— Task statement —
Copy the data exactly; pictures stay out of the copy.

— Records supplied —
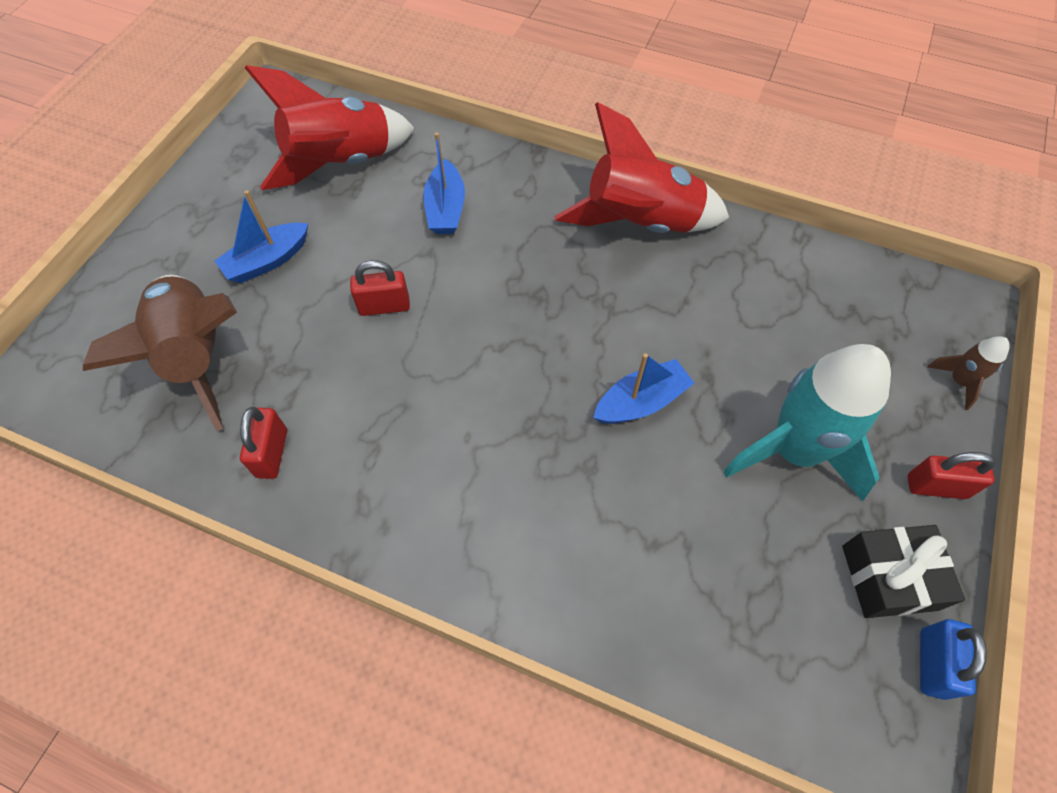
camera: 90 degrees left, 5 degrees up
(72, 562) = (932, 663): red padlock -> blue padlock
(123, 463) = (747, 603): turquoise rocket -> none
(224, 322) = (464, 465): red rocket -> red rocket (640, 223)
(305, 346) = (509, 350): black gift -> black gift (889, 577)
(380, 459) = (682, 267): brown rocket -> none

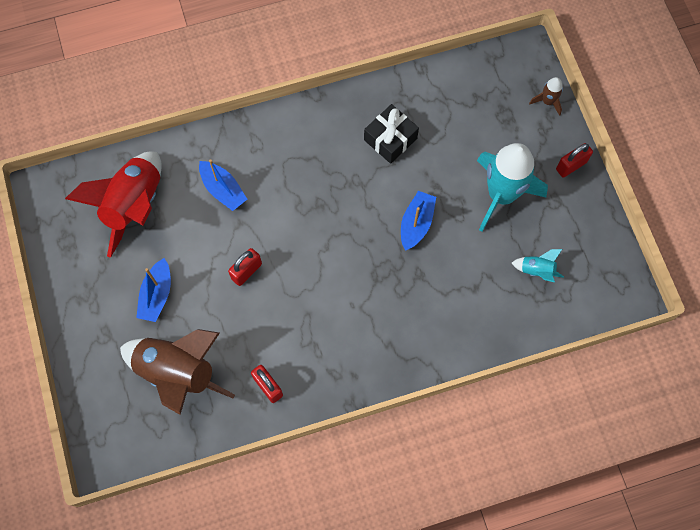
camera: 40 degrees left, 10 degrees up
(640, 223) = (335, 121): red rocket -> none
(768, 592) = (537, 270): none -> turquoise rocket
(889, 577) = (578, 224): black gift -> black gift (390, 139)
(932, 663) = (617, 249): blue padlock -> none

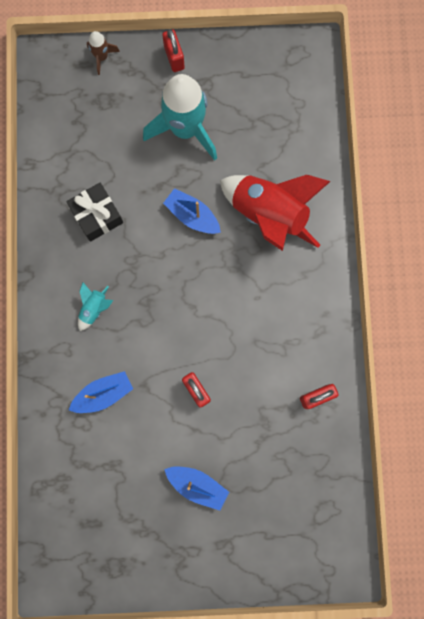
camera: 75 degrees left, 10 degrees up
(134, 205) = (94, 488): red rocket -> red rocket (268, 214)
(177, 373) = (281, 481): brown rocket -> none
(537, 270) = (268, 121): turquoise rocket -> turquoise rocket (94, 308)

— Answer to this task —
camera: 90 degrees left, 5 degrees up
(72, 562) = (932, 663): red padlock -> blue padlock
(123, 463) = (747, 603): turquoise rocket -> none
(224, 322) = (464, 465): red rocket -> red rocket (640, 223)
(305, 346) = (509, 350): black gift -> black gift (889, 577)
(380, 459) = (682, 267): brown rocket -> none

camera: 40 degrees left, 10 degrees up
(640, 223) = (335, 121): red rocket -> none
(768, 592) = (537, 270): none -> turquoise rocket
(889, 577) = (578, 224): black gift -> black gift (390, 139)
(932, 663) = (617, 249): blue padlock -> none

camera: 75 degrees left, 10 degrees up
(134, 205) = (94, 488): red rocket -> red rocket (268, 214)
(177, 373) = (281, 481): brown rocket -> none
(537, 270) = (268, 121): turquoise rocket -> turquoise rocket (94, 308)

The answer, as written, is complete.